* **Exercise prompt**
Once the pictures are set aside, print the records that follow exactly as written.

* **Data to process**
····················
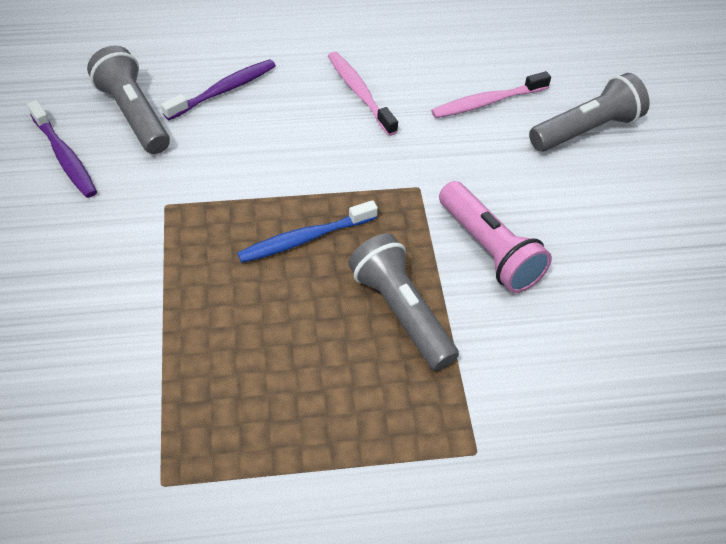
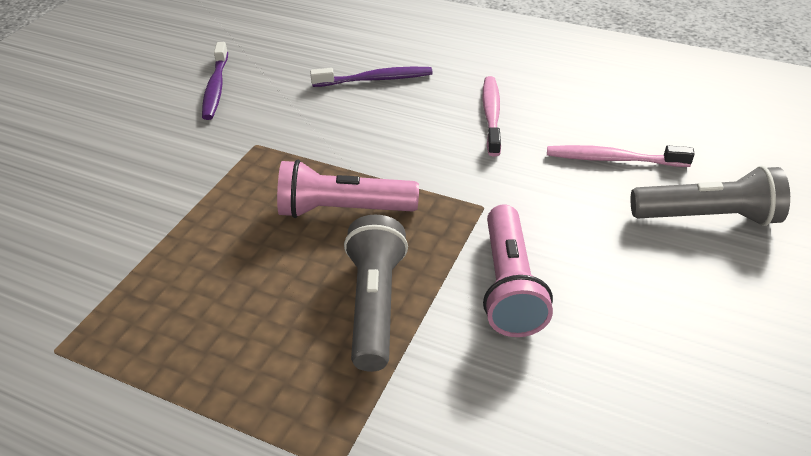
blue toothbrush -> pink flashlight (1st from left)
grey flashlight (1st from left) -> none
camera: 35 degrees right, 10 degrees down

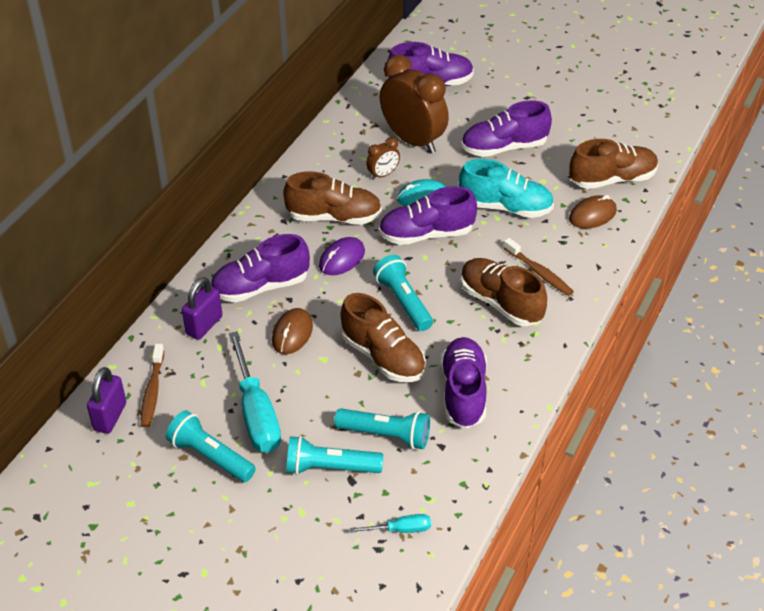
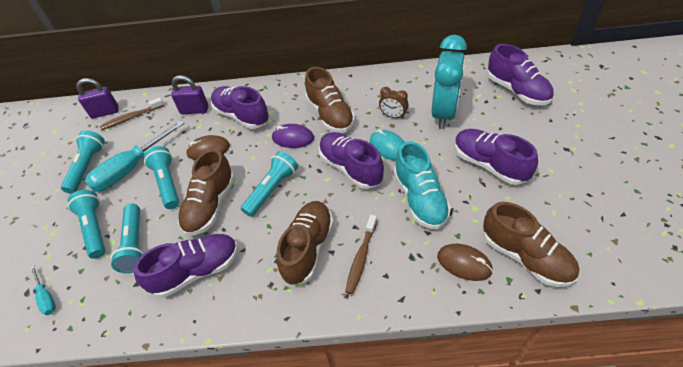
none -> turquoise flashlight (4th from left)
brown clock (2nd from left) -> turquoise clock
camera: 65 degrees right, 5 degrees up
····················
* **Exercise solution**
blue toothbrush -> pink flashlight (1st from left)
grey flashlight (1st from left) -> none
camera: 35 degrees right, 10 degrees down

none -> turquoise flashlight (4th from left)
brown clock (2nd from left) -> turquoise clock
camera: 65 degrees right, 5 degrees up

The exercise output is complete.